<<<<

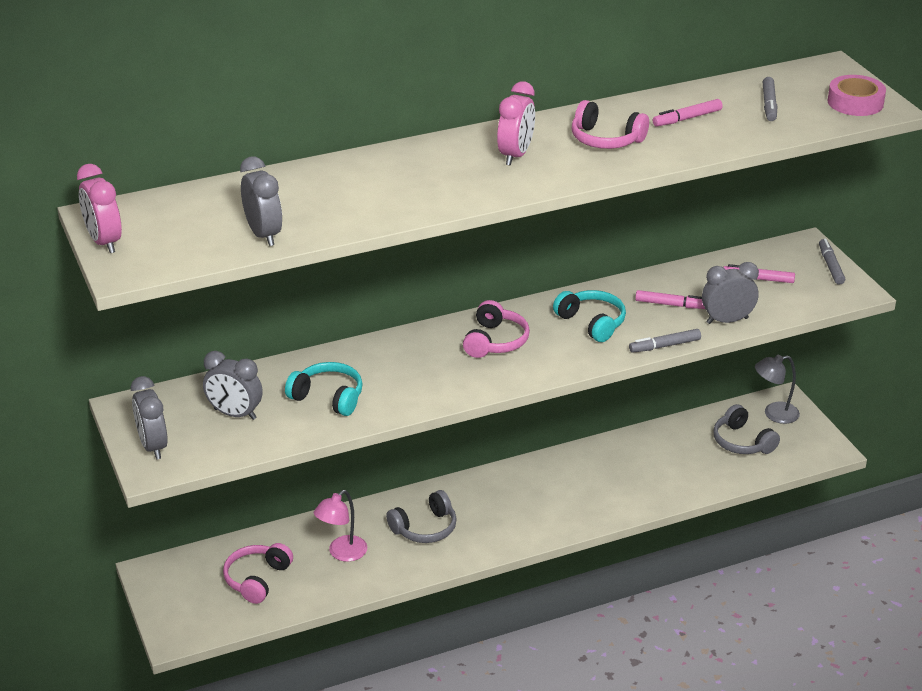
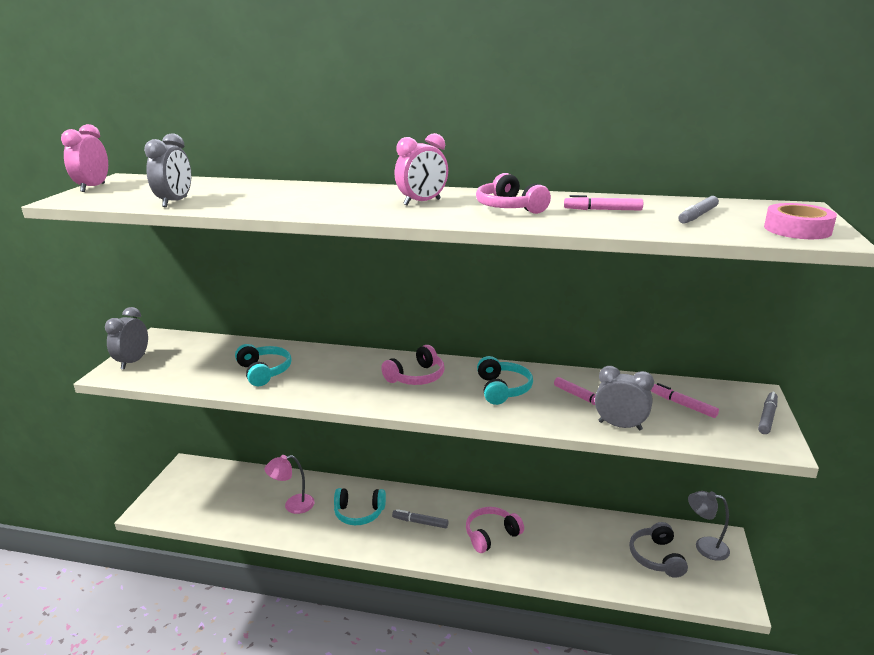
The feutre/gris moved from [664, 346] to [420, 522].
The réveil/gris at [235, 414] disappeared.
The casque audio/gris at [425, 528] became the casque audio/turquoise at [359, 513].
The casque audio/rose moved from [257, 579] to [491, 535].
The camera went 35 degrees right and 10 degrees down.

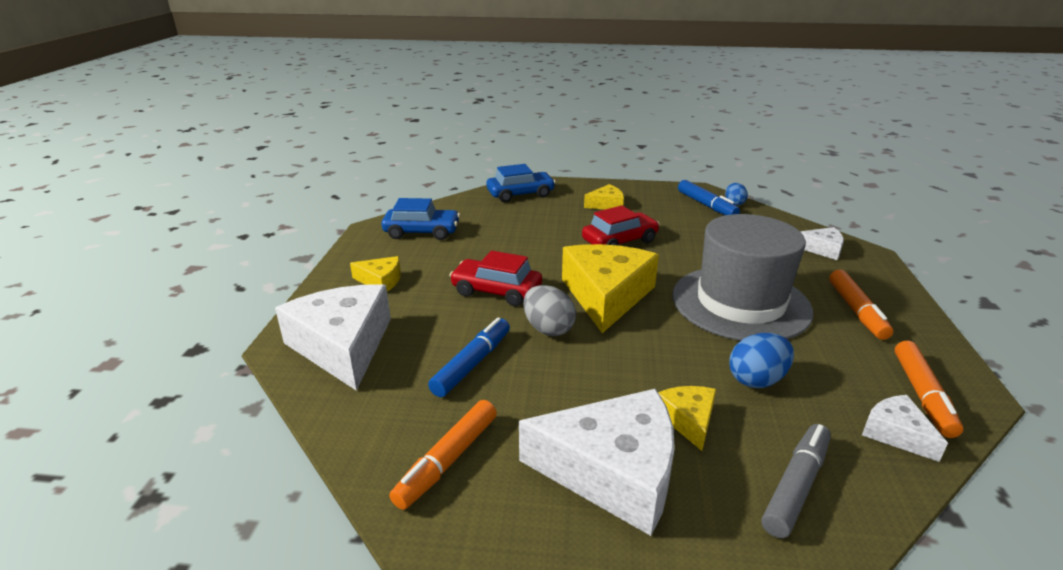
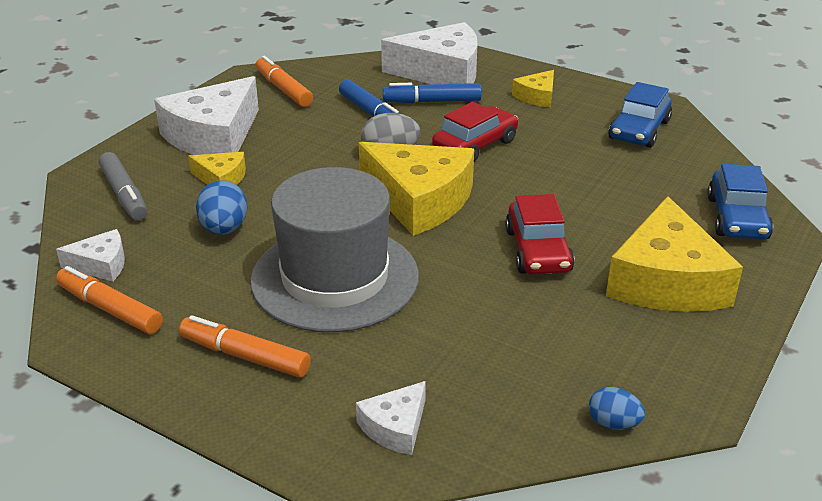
The feutre/bleu moved from [706, 205] to [432, 101].
The fromage/jaune at [606, 204] changed to 2.06 times the size.
The camera went 115 degrees right and 5 degrees up.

>>>>

PROBLEM:
Exactly as written, print each entry, leaving all pictures out.

ANSWER TO THE PROBLEM:
The feutre/gris moved from [664, 346] to [420, 522].
The réveil/gris at [235, 414] disappeared.
The casque audio/gris at [425, 528] became the casque audio/turquoise at [359, 513].
The casque audio/rose moved from [257, 579] to [491, 535].
The camera went 35 degrees right and 10 degrees down.

The feutre/bleu moved from [706, 205] to [432, 101].
The fromage/jaune at [606, 204] changed to 2.06 times the size.
The camera went 115 degrees right and 5 degrees up.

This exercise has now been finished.